:: DATA RECORDS

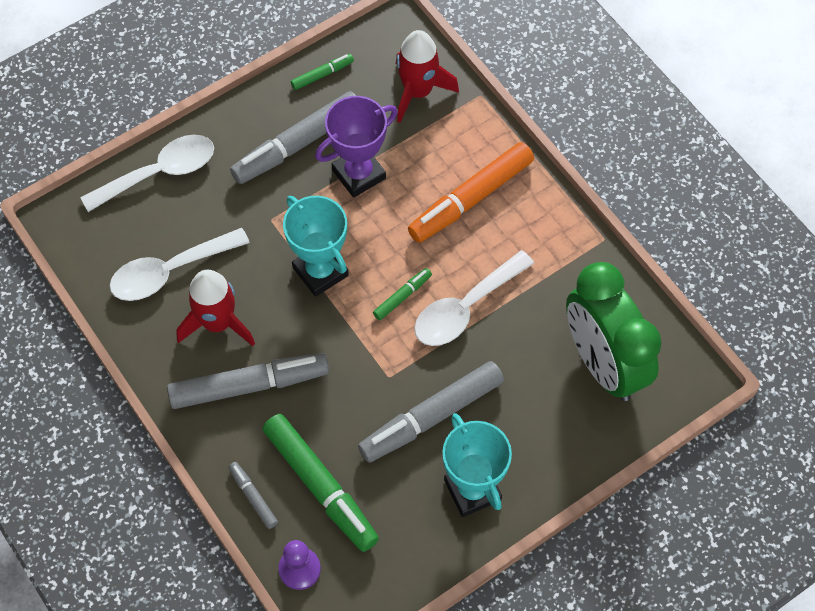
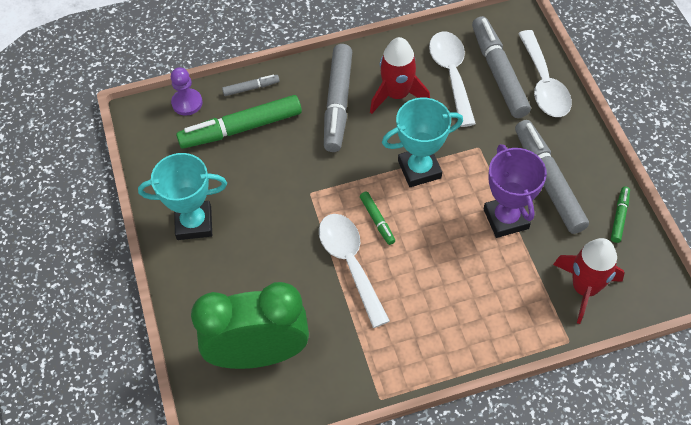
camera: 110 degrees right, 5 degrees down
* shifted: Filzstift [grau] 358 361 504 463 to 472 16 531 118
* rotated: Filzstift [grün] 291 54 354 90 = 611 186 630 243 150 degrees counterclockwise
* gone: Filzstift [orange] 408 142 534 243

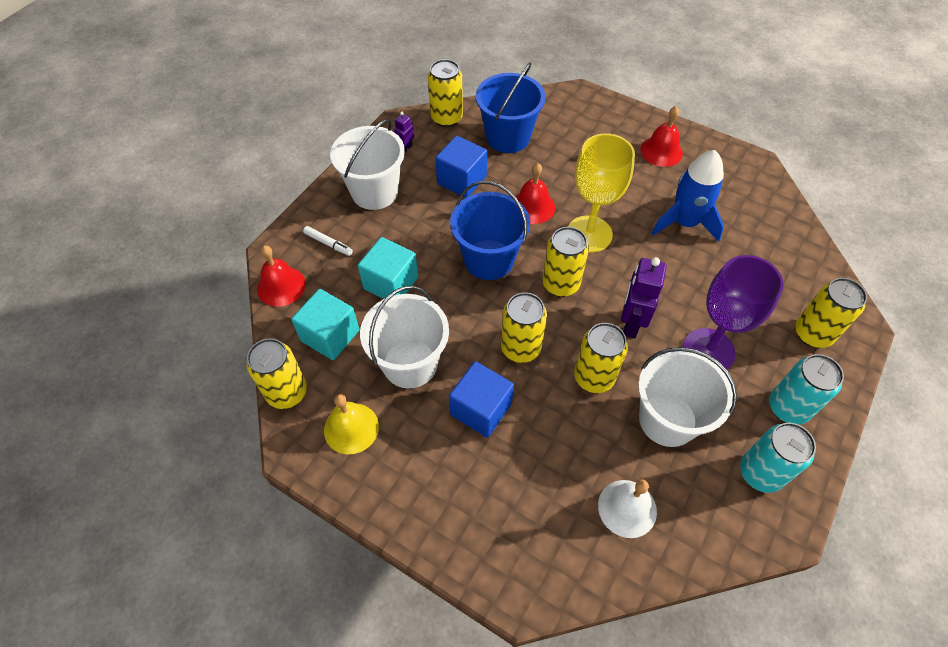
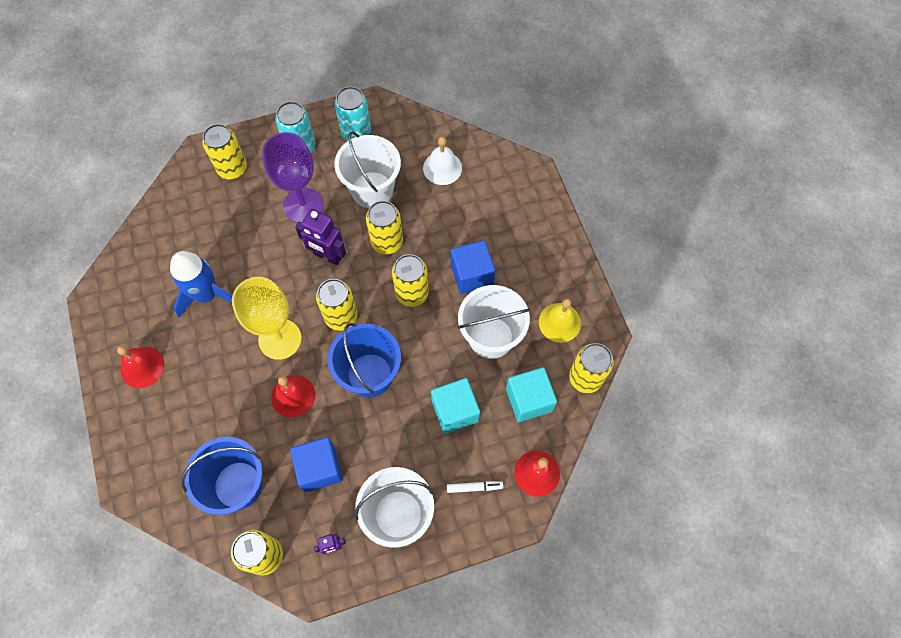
camera: 140 degrees left, 10 degrees up
* rotated: Roboter [lila] 621 257 667 338 = 295 209 346 265 60 degrees clockwise
* rotated: Filzstift [weiß] 303 226 353 256 = 447 481 503 493 105 degrees clockwise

::::

Retype each line above exactly. Leave the images out.

> _RESULT OF THE EXERCISE_:
camera: 110 degrees right, 5 degrees down
* shifted: Filzstift [grau] 358 361 504 463 to 472 16 531 118
* rotated: Filzstift [grün] 291 54 354 90 = 611 186 630 243 150 degrees counterclockwise
* gone: Filzstift [orange] 408 142 534 243

camera: 140 degrees left, 10 degrees up
* rotated: Roboter [lila] 621 257 667 338 = 295 209 346 265 60 degrees clockwise
* rotated: Filzstift [weiß] 303 226 353 256 = 447 481 503 493 105 degrees clockwise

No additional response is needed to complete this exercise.